■ **WHAT IS NEEDED**
Below are records; extract exactly the lines from the one containing "building: [301,293,434,486] -> none" through the last, both included, and keep the pictures out.

Bounding box mapping data:
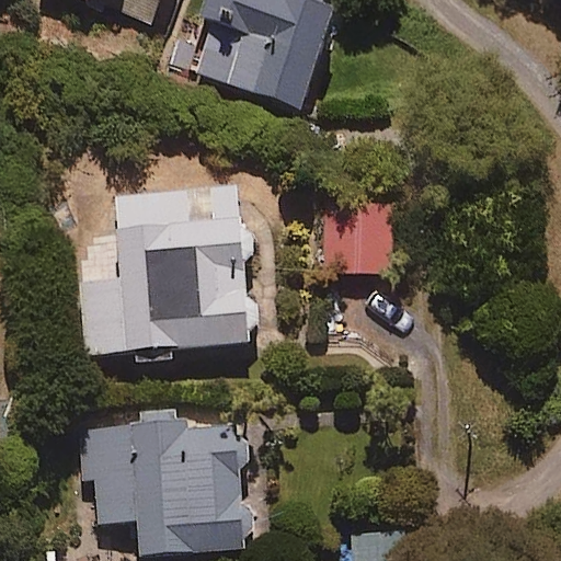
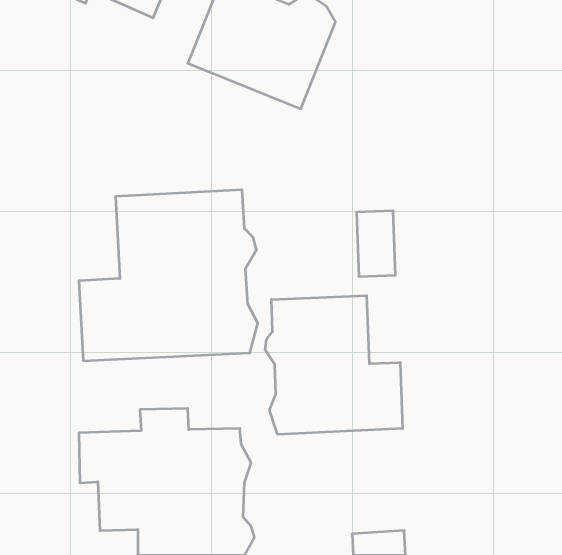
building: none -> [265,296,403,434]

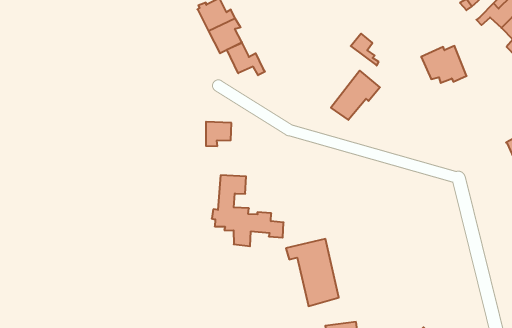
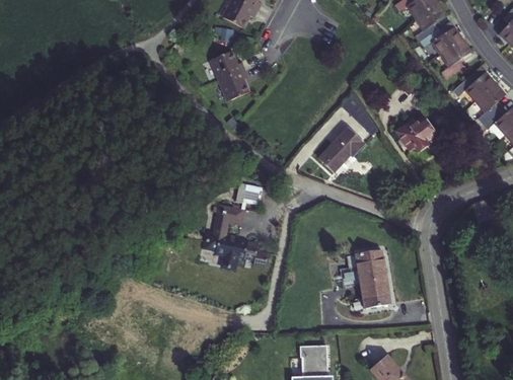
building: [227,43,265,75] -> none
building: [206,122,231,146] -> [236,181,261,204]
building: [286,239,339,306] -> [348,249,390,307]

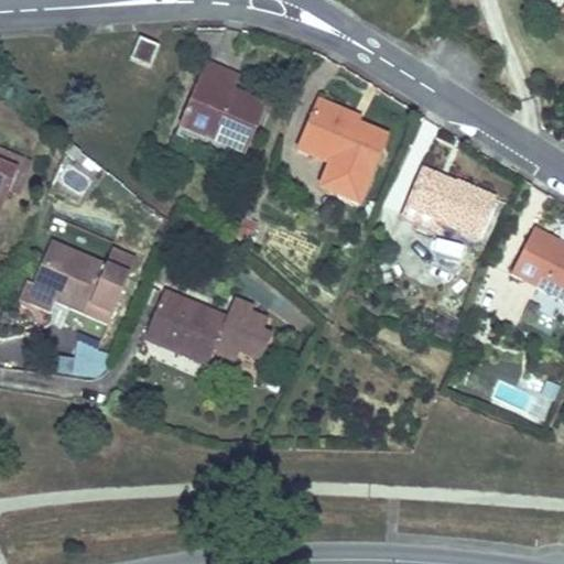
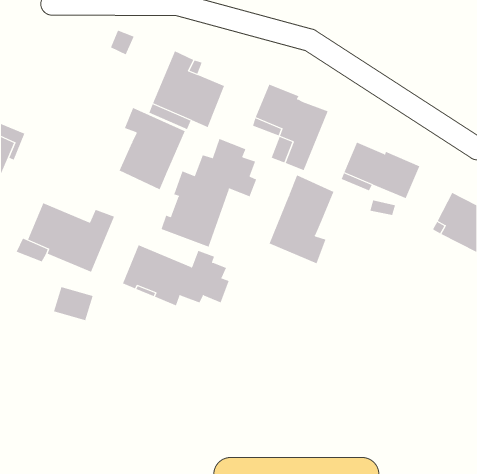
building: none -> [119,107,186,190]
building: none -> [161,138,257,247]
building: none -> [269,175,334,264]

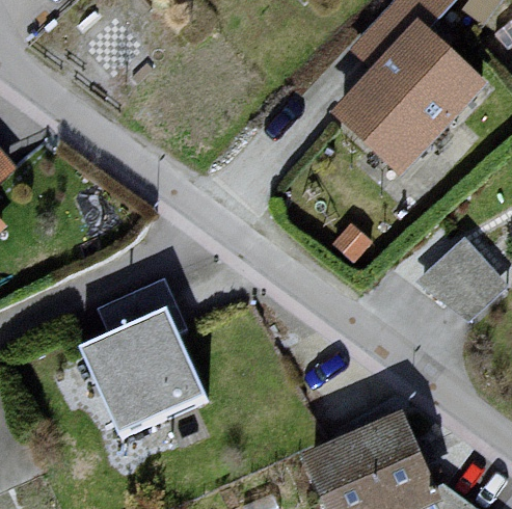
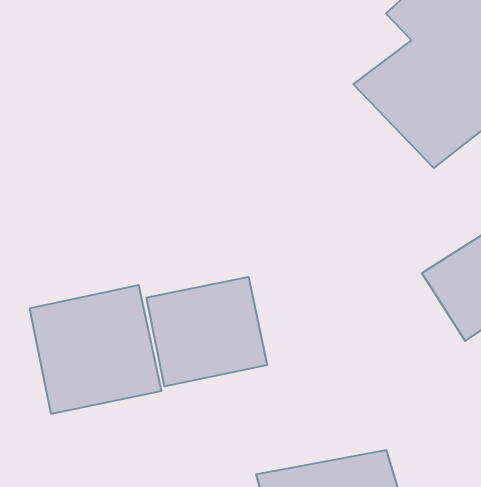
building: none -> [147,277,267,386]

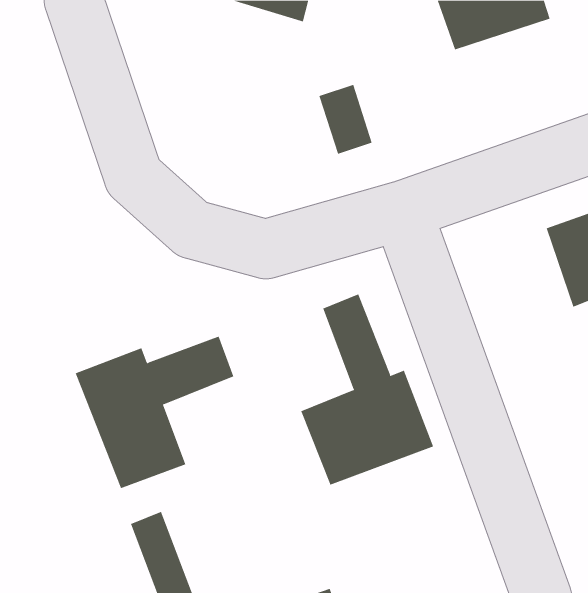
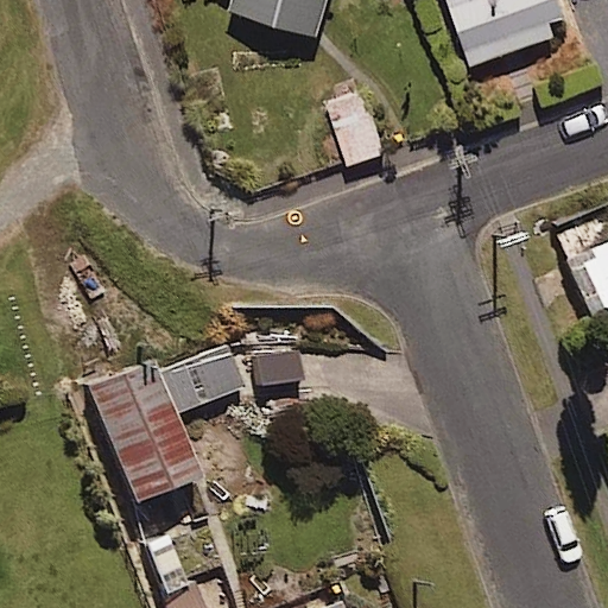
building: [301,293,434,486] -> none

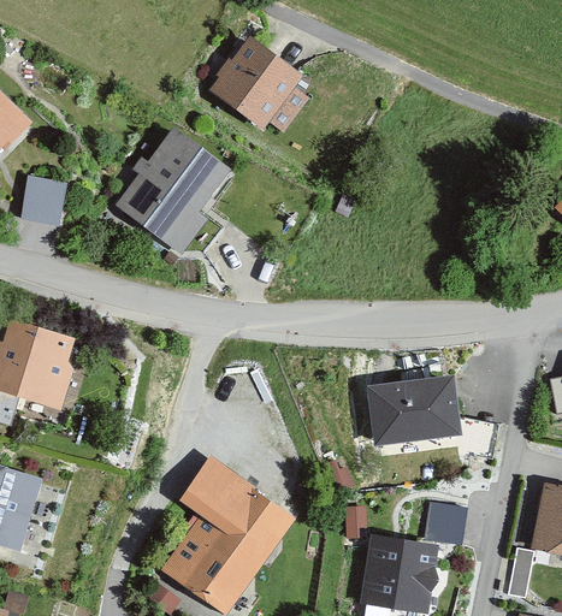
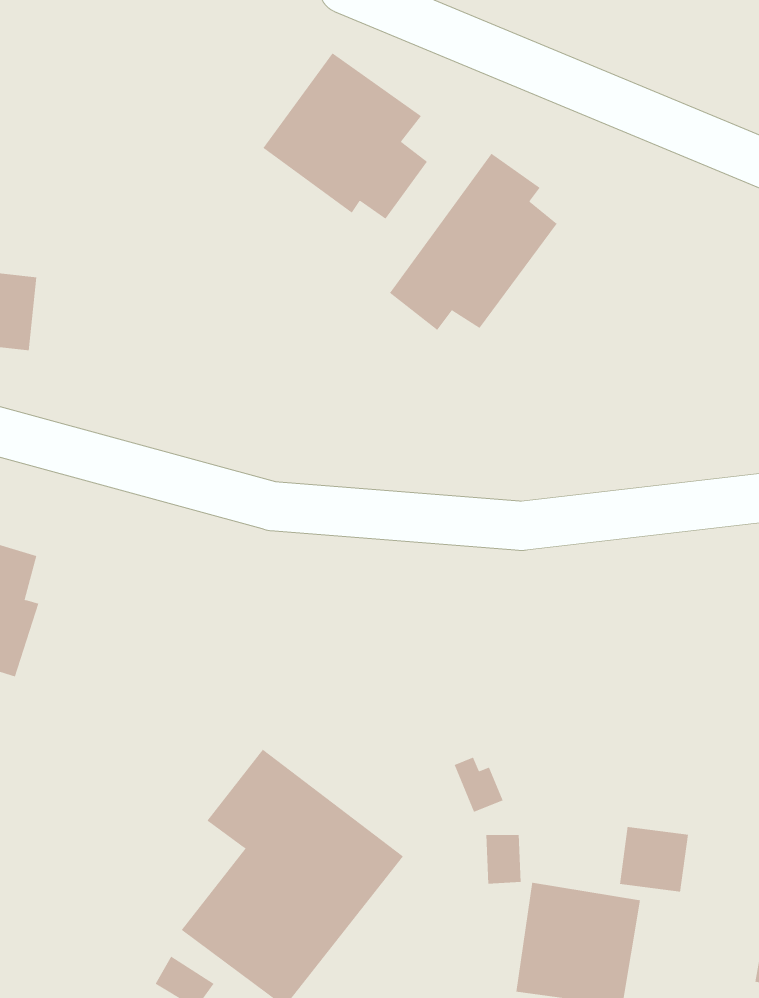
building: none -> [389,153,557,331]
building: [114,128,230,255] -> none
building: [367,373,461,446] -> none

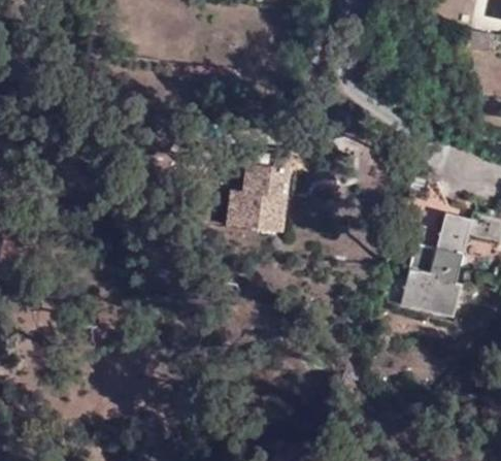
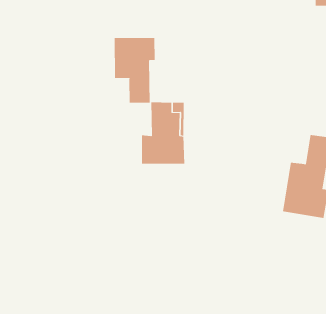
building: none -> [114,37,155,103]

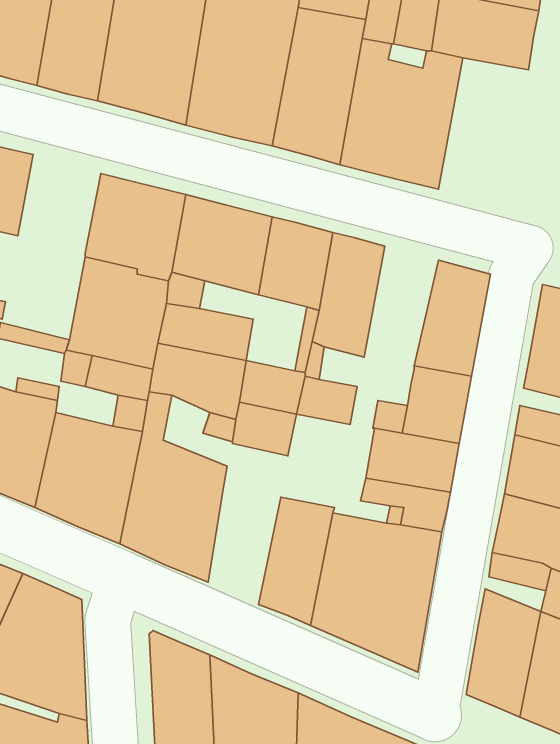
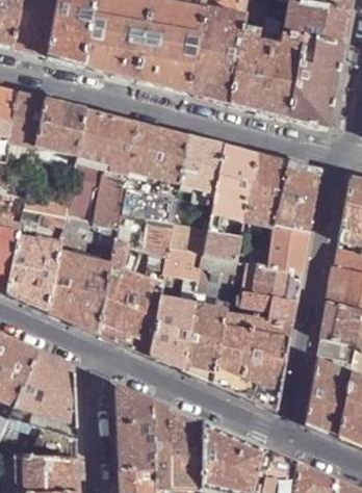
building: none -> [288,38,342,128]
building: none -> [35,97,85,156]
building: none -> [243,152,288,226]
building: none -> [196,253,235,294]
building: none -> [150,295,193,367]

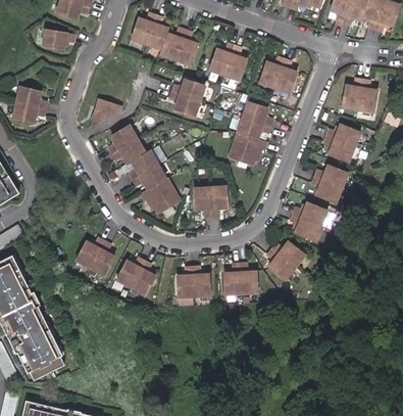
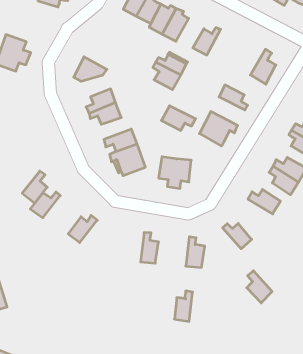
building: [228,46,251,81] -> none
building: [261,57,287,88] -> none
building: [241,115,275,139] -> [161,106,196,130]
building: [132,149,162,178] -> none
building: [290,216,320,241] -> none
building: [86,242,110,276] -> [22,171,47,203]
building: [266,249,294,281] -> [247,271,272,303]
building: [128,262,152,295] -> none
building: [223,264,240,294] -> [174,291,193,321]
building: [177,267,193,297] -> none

■ **TASK ANSWER**
building: [301,293,434,486] -> none

building: none -> [389,153,557,331]
building: [114,128,230,255] -> none
building: [367,373,461,446] -> none

building: none -> [114,37,155,103]

building: none -> [288,38,342,128]
building: none -> [35,97,85,156]
building: none -> [243,152,288,226]
building: none -> [196,253,235,294]
building: none -> [150,295,193,367]

building: [228,46,251,81] -> none
building: [261,57,287,88] -> none
building: [241,115,275,139] -> [161,106,196,130]
building: [132,149,162,178] -> none
building: [290,216,320,241] -> none
building: [86,242,110,276] -> [22,171,47,203]
building: [266,249,294,281] -> [247,271,272,303]
building: [128,262,152,295] -> none
building: [223,264,240,294] -> [174,291,193,321]
building: [177,267,193,297] -> none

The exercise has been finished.